***** Given data
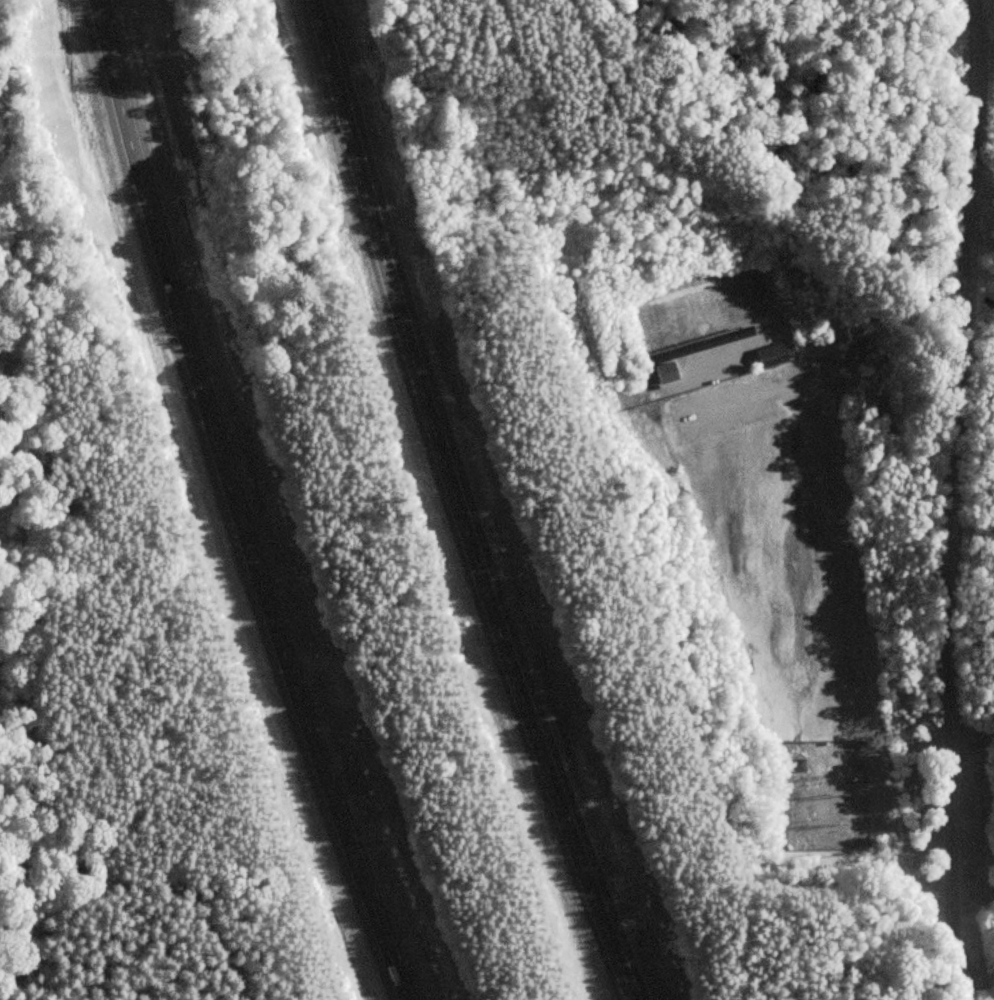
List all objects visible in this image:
building: (702, 345)
building: (772, 355)
road: (947, 499)
road: (233, 503)
road: (455, 506)
building: (797, 766)

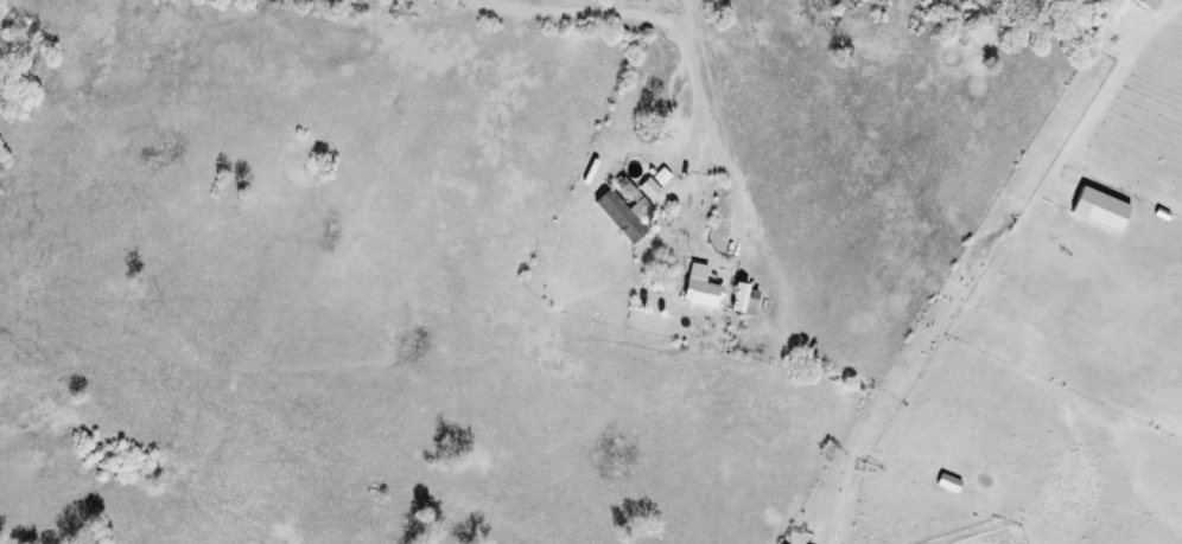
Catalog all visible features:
building: (1141, 4)
road: (644, 8)
building: (650, 189)
building: (1093, 209)
building: (625, 211)
building: (703, 288)
building: (747, 300)
building: (943, 482)

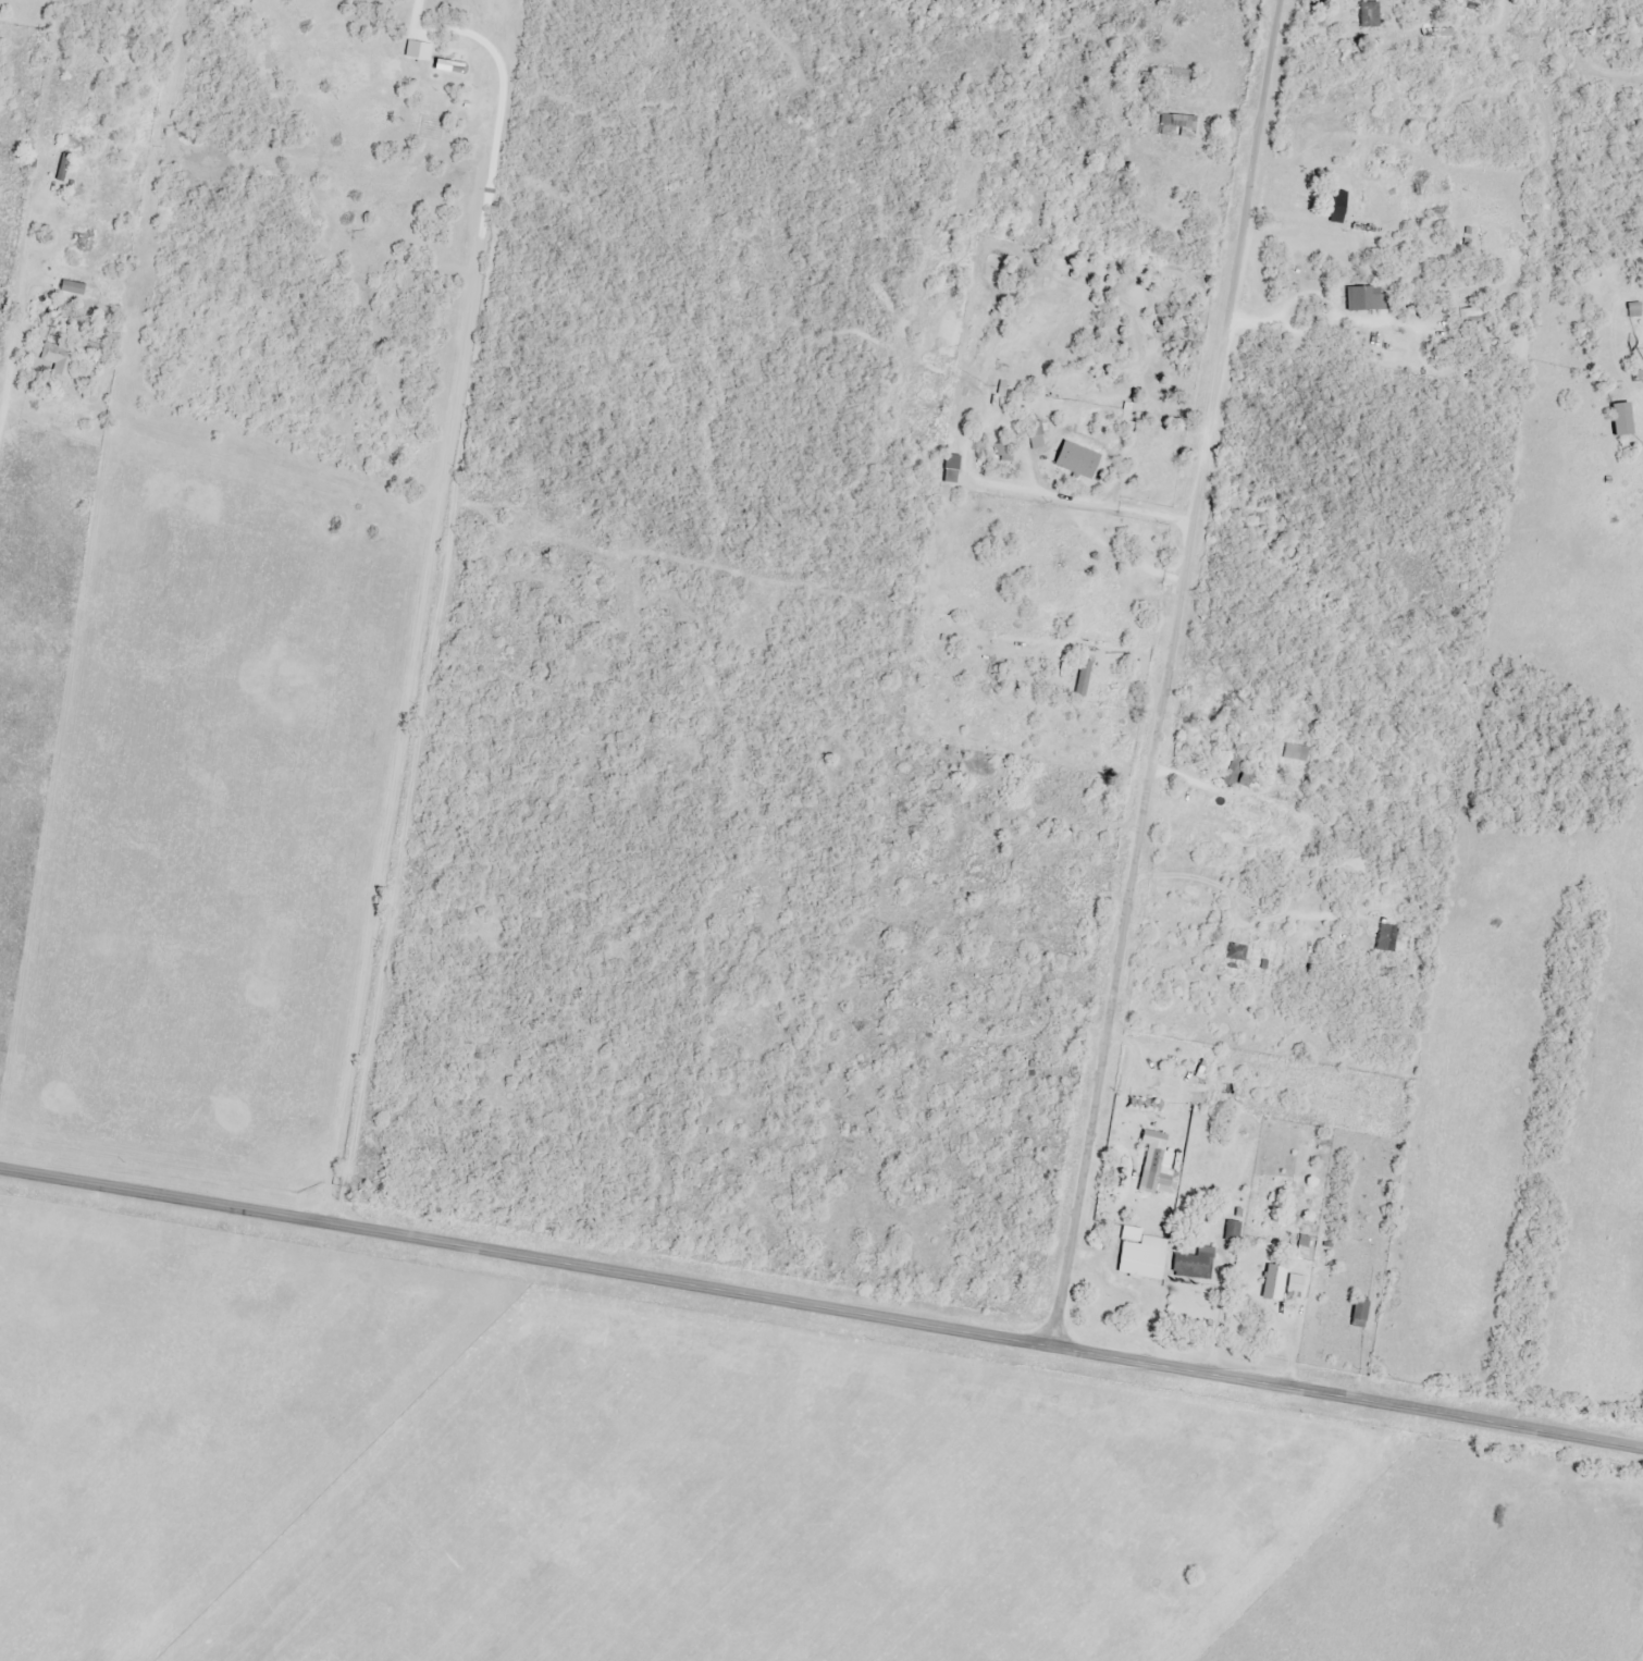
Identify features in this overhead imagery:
building: (448, 6)
building: (1369, 15)
building: (426, 74)
building: (1165, 80)
building: (1172, 122)
building: (1338, 197)
building: (73, 288)
building: (1365, 299)
building: (1470, 316)
building: (60, 361)
building: (1622, 420)
building: (999, 453)
road: (1166, 673)
building: (1295, 753)
building: (1236, 773)
building: (1387, 939)
building: (1237, 954)
building: (1146, 1106)
building: (1158, 1183)
building: (1232, 1232)
building: (1143, 1259)
building: (1194, 1265)
building: (1295, 1284)
road: (821, 1307)
building: (1360, 1312)
road: (1638, 1653)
**********
• **Exercise directions**
The required result is an exact repetition of the lines from the one containing "Identify features in" through the last line of the data.

• **Answer section**
Identify features in this overhead imagery:
building: (448, 6)
building: (1369, 15)
building: (426, 74)
building: (1165, 80)
building: (1172, 122)
building: (1338, 197)
building: (73, 288)
building: (1365, 299)
building: (1470, 316)
building: (60, 361)
building: (1622, 420)
building: (999, 453)
road: (1166, 673)
building: (1295, 753)
building: (1236, 773)
building: (1387, 939)
building: (1237, 954)
building: (1146, 1106)
building: (1158, 1183)
building: (1232, 1232)
building: (1143, 1259)
building: (1194, 1265)
building: (1295, 1284)
road: (821, 1307)
building: (1360, 1312)
road: (1638, 1653)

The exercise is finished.